Available records:
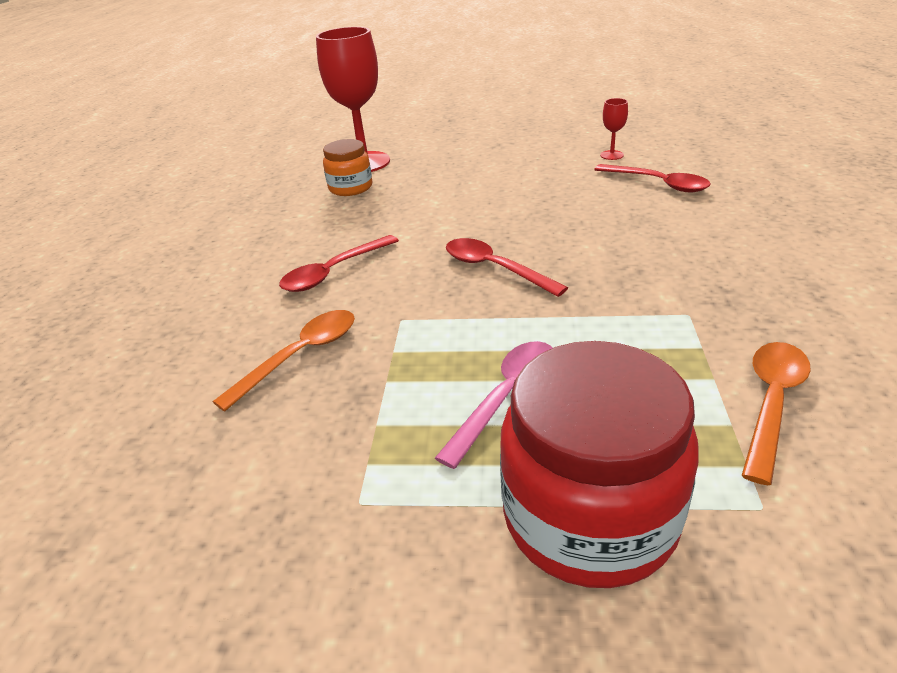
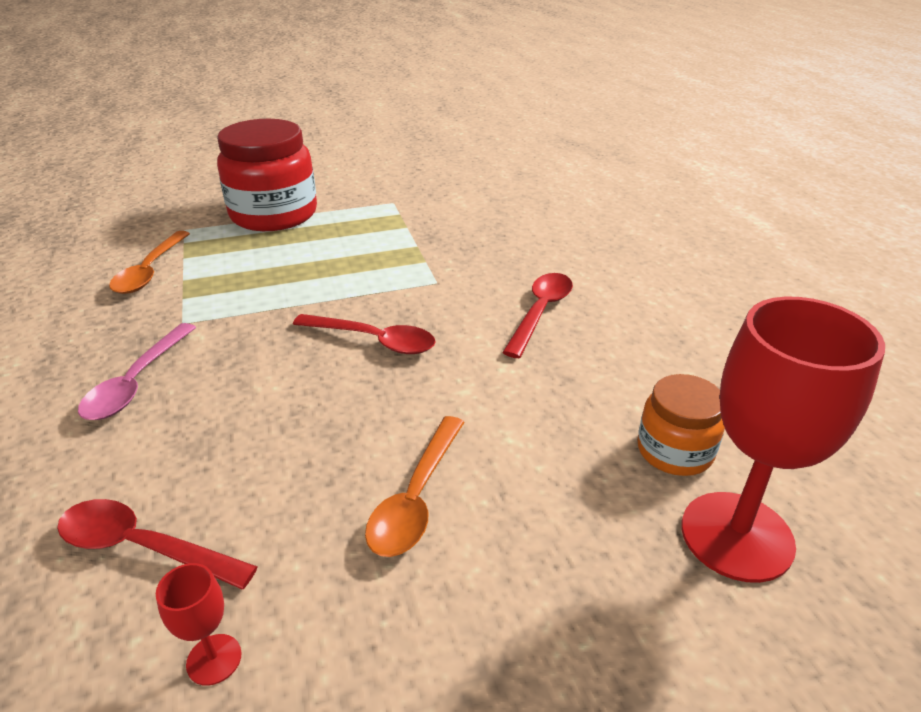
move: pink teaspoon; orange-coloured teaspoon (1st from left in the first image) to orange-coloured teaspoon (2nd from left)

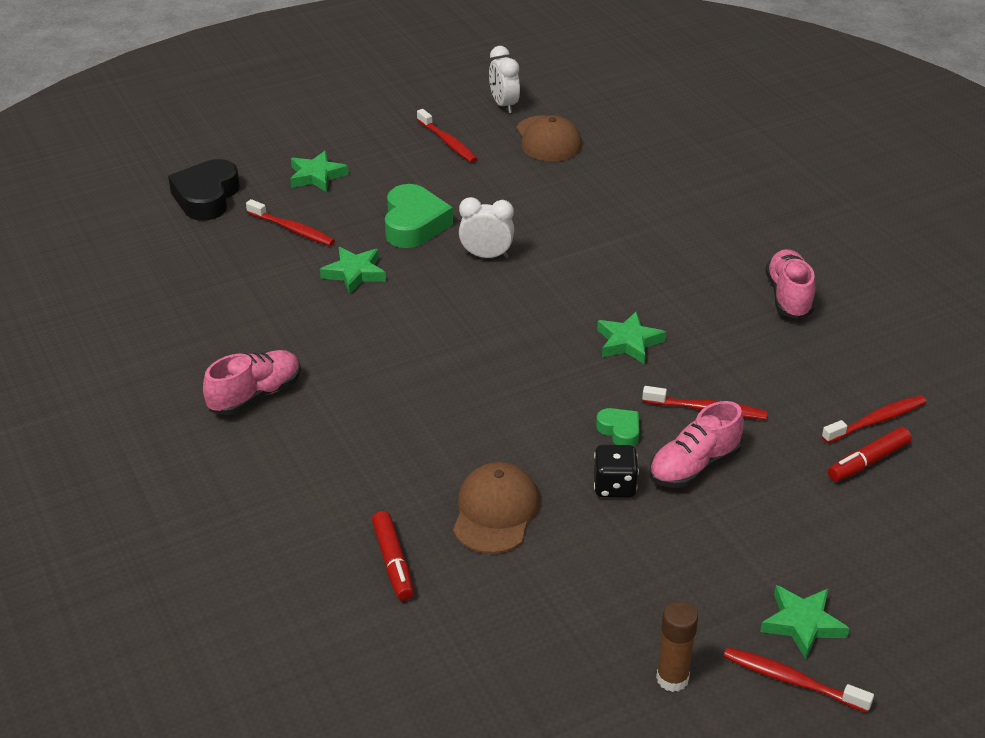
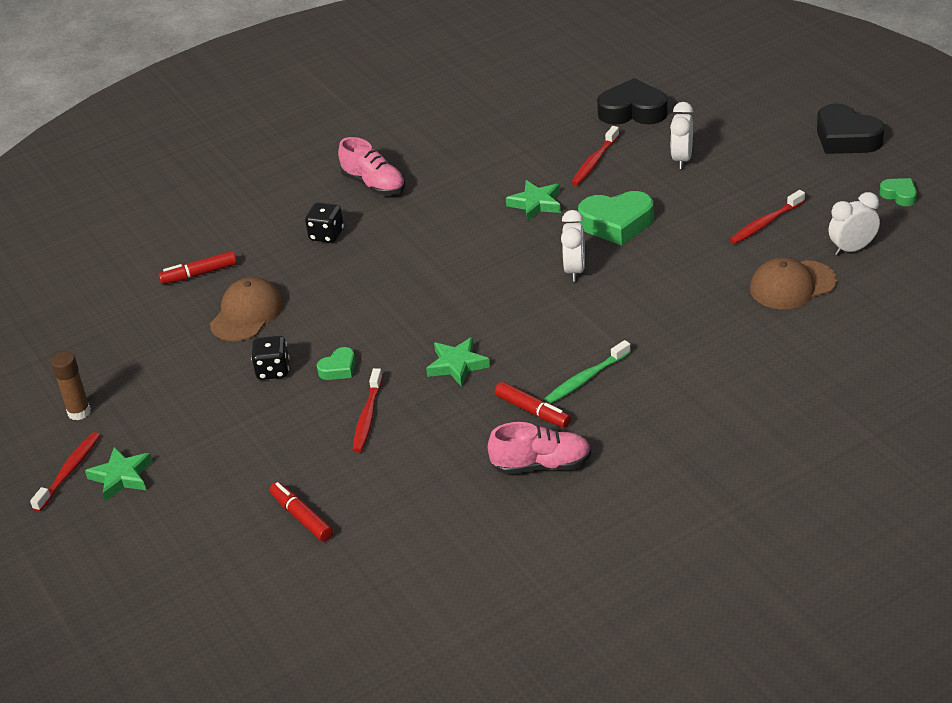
delete: pink shoe (2nd from left); red tooth brush (5th from left)
insert: ebony dice (2nd from left); red marker pen (3rd from left); leaf-green tooth brush; ebony love heart (2nd from left); leaf-green love heart (3rd from left)
replace: leaf-green five-pointed star (1st from left) to snow-white alarm clock (2nd from left)
rotate: brown cap (1st from left) 75 degrees counterclockwise

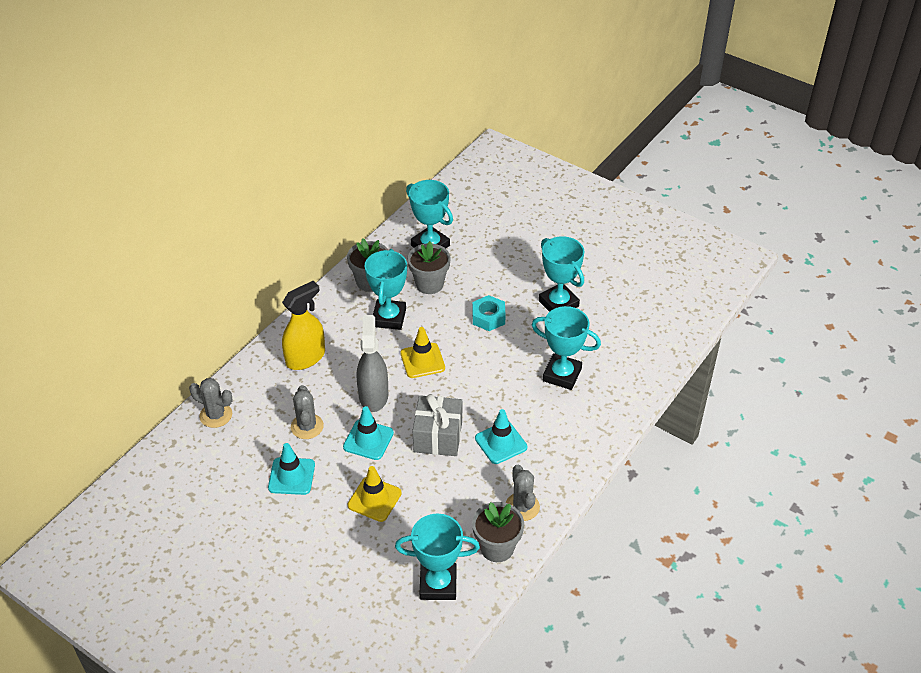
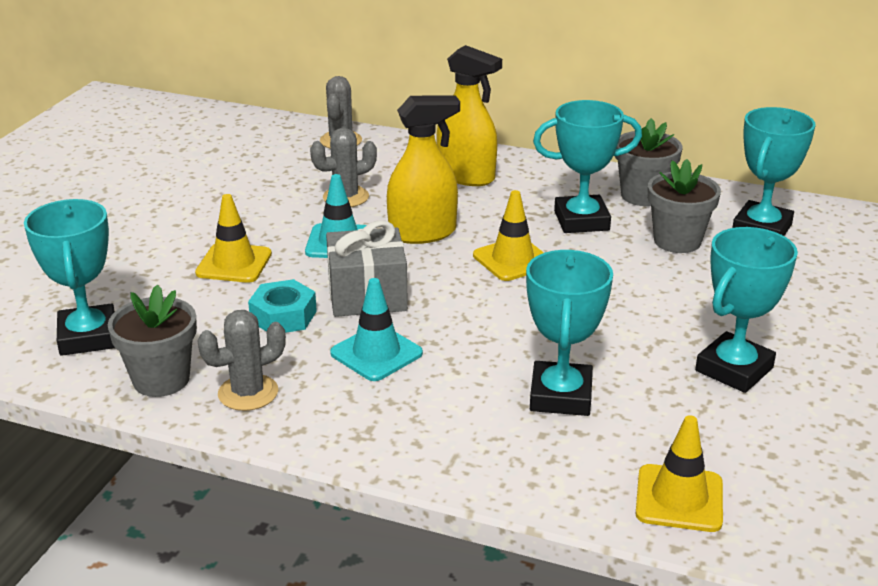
delete: turquoise safety cone (1st from left)
insert: golden safety cone (3rd from left)
move: turquoise nut
recolor: ash-grey spray bottle to golden spray bottle (1st from left)

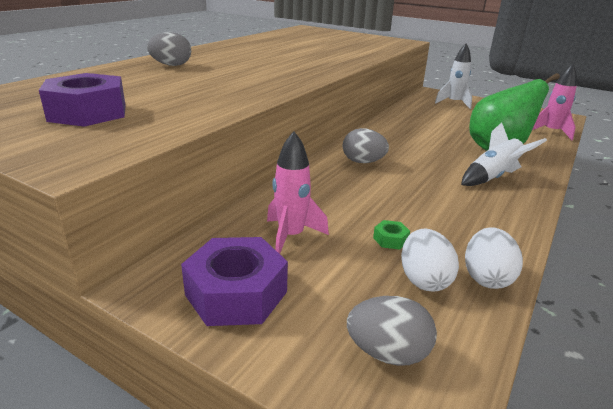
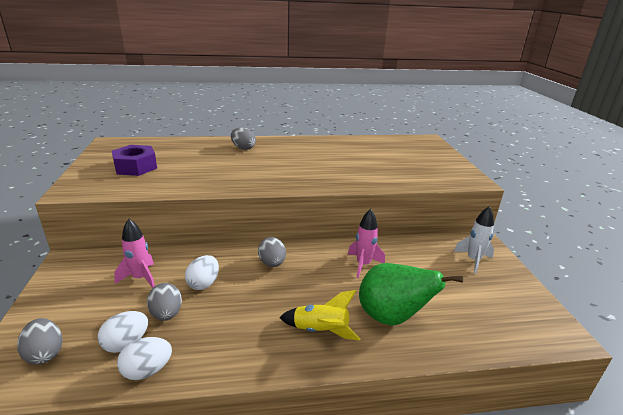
delete: royal purple nut (2nd from left)
insert: snow-white toy egg (3rd from left)
move: pink rocket (2nd from left)
replace: leaf-green nut to ash-grey toy egg (2nd from left)
recolor: snow-white rocket (2nd from left) to golden rocket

Task directions:
In your copy, repeat each record exactly and include no pictures.

Written response:
move: pink teaspoon; orange-coloured teaspoon (1st from left in the first image) to orange-coloured teaspoon (2nd from left)

delete: pink shoe (2nd from left); red tooth brush (5th from left)
insert: ebony dice (2nd from left); red marker pen (3rd from left); leaf-green tooth brush; ebony love heart (2nd from left); leaf-green love heart (3rd from left)
replace: leaf-green five-pointed star (1st from left) to snow-white alarm clock (2nd from left)
rotate: brown cap (1st from left) 75 degrees counterclockwise

delete: turquoise safety cone (1st from left)
insert: golden safety cone (3rd from left)
move: turquoise nut
recolor: ash-grey spray bottle to golden spray bottle (1st from left)

delete: royal purple nut (2nd from left)
insert: snow-white toy egg (3rd from left)
move: pink rocket (2nd from left)
replace: leaf-green nut to ash-grey toy egg (2nd from left)
recolor: snow-white rocket (2nd from left) to golden rocket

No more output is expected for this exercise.